• DIRECTIVE:
Starting with the line that mentions "building: none -> [185,159,274,303]", repeat each line verbatim until the entries end, both ends included.

• RECORDS FOR THE TASK:

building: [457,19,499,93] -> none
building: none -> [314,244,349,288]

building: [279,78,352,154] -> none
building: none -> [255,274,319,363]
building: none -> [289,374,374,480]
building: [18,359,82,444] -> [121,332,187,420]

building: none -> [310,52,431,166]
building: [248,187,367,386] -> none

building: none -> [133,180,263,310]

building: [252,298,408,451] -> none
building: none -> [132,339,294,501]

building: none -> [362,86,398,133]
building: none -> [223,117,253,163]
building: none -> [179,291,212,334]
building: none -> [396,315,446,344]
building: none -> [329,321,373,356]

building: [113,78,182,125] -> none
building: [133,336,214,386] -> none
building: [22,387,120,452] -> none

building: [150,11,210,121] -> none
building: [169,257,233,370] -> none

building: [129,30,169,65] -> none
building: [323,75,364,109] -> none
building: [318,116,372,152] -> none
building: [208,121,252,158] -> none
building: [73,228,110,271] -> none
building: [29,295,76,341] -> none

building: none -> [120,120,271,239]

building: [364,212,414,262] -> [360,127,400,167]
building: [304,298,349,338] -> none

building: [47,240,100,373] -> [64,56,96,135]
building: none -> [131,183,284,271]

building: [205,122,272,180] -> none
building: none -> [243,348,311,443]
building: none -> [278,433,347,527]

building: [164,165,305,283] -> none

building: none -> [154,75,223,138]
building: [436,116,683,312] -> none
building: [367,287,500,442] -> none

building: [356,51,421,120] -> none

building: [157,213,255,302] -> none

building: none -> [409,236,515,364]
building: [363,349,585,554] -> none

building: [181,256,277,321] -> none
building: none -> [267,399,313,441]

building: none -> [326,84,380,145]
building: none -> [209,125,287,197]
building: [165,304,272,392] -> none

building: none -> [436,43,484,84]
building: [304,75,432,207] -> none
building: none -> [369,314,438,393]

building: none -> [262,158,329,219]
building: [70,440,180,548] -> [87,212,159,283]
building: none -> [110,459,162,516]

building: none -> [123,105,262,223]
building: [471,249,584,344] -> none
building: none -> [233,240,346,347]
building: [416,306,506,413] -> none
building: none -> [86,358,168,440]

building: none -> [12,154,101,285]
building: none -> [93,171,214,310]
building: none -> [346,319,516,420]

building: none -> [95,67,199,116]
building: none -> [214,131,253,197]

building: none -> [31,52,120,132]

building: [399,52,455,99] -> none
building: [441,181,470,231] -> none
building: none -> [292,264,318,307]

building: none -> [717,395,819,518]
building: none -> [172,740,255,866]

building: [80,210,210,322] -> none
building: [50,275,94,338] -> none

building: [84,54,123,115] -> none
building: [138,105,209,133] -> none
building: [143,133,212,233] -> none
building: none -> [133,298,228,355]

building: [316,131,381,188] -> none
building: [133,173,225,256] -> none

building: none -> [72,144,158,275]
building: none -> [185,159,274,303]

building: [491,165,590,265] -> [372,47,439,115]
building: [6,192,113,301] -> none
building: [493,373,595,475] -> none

• FINAL ANSWER:
building: none -> [185,159,274,303]

building: [491,165,590,265] -> [372,47,439,115]
building: [6,192,113,301] -> none
building: [493,373,595,475] -> none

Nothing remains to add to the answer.